(Saved data entries)
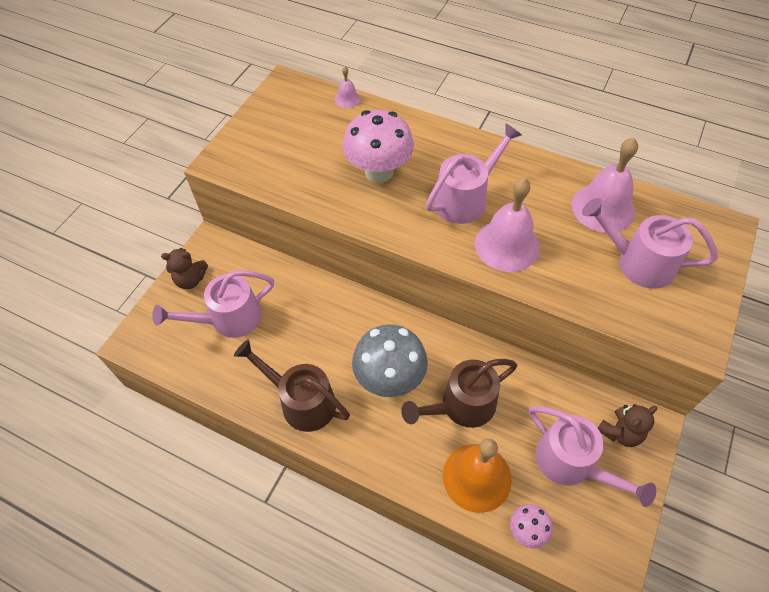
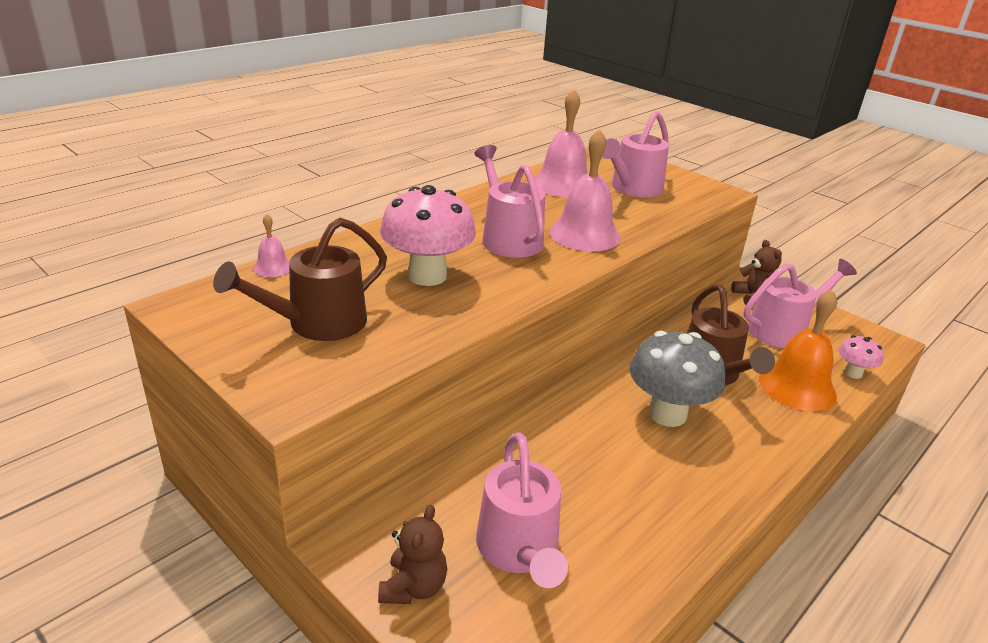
camera: 75 degrees left, 25 degrees down
(301, 401) = (685, 498): brown watering can -> brown watering can (317, 324)

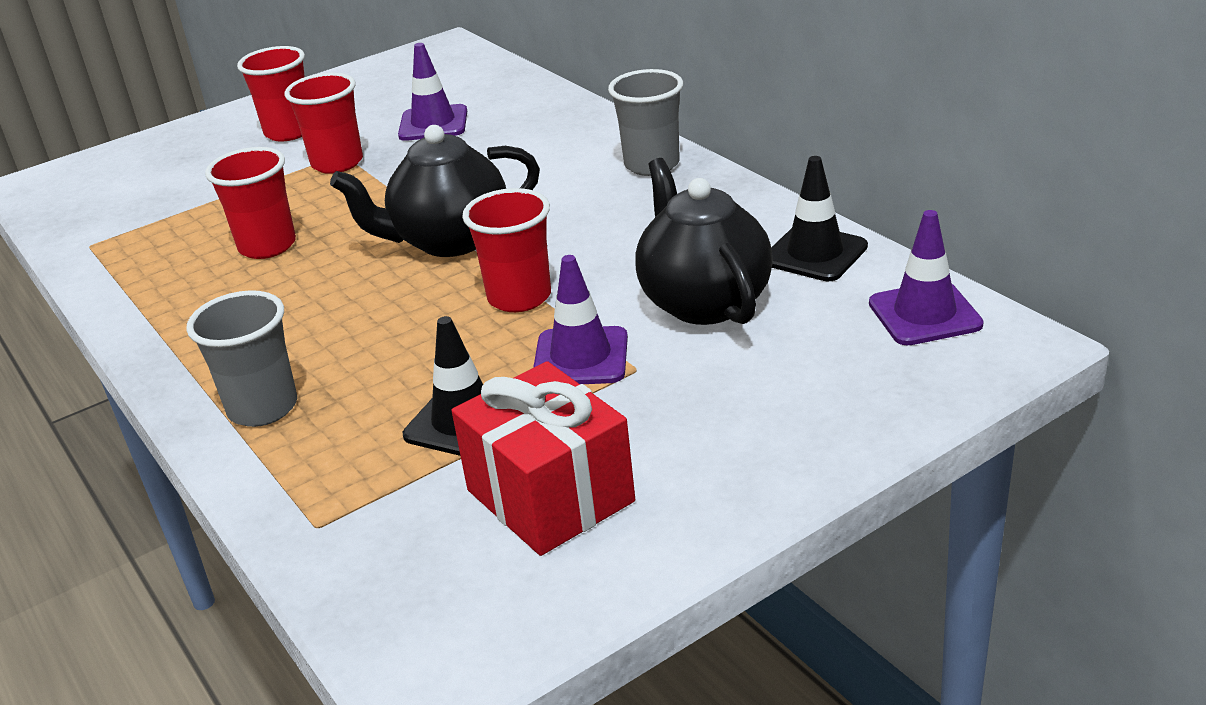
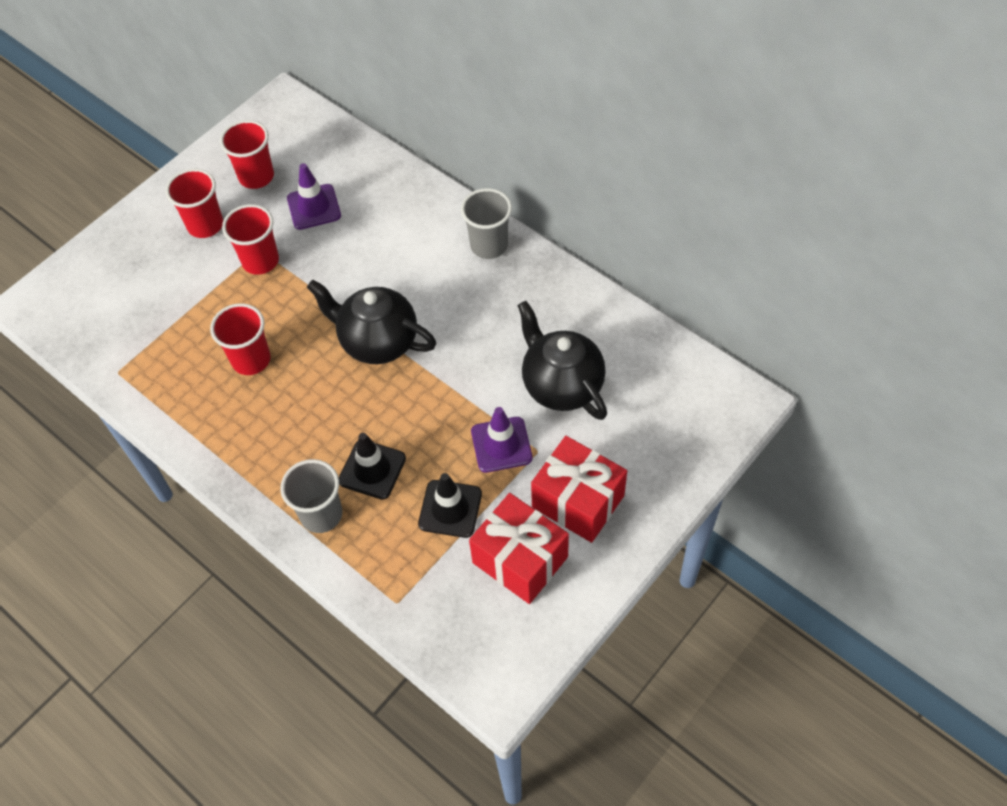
camera: 15 degrees left, 25 degrees up
(450, 241) = (378, 341): black teapot -> black teapot turned 60 degrees clockwise
(519, 297) = (445, 394): red cup -> red cup (256, 177)
(680, 434) = (578, 501): none -> red gift
(815, 254) = (618, 331): black traffic cone -> black traffic cone (372, 469)
(924, 314) = (693, 382): purple traffic cone -> none

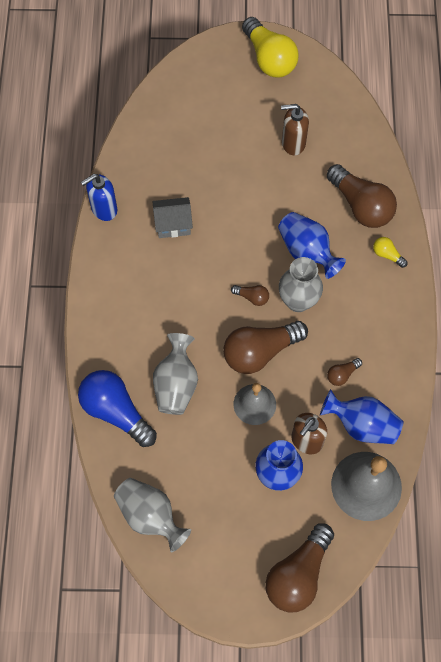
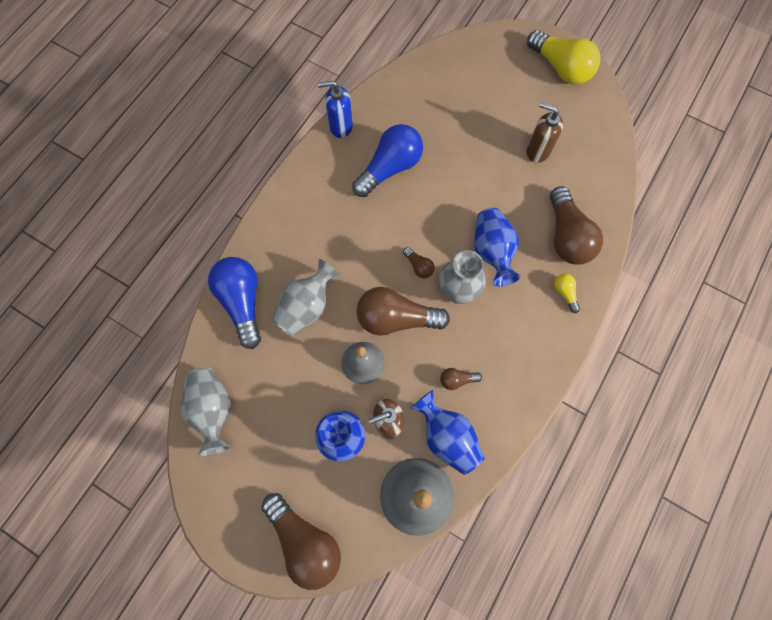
camera: 30 degrees right, 5 degrees up
(173, 224) = (390, 168): grey house -> blue light bulb
(269, 58) = (561, 68): yellow light bulb -> yellow light bulb turned 45 degrees counterclockwise
(298, 574) = (305, 541): brown light bulb -> brown light bulb turned 105 degrees counterclockwise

▶ [EXERCISE INSTRUCTIONS] How many lines in the data above hold the word "left"? Answer with the number alone.

▶ [EXERCISE OUTPUT] 2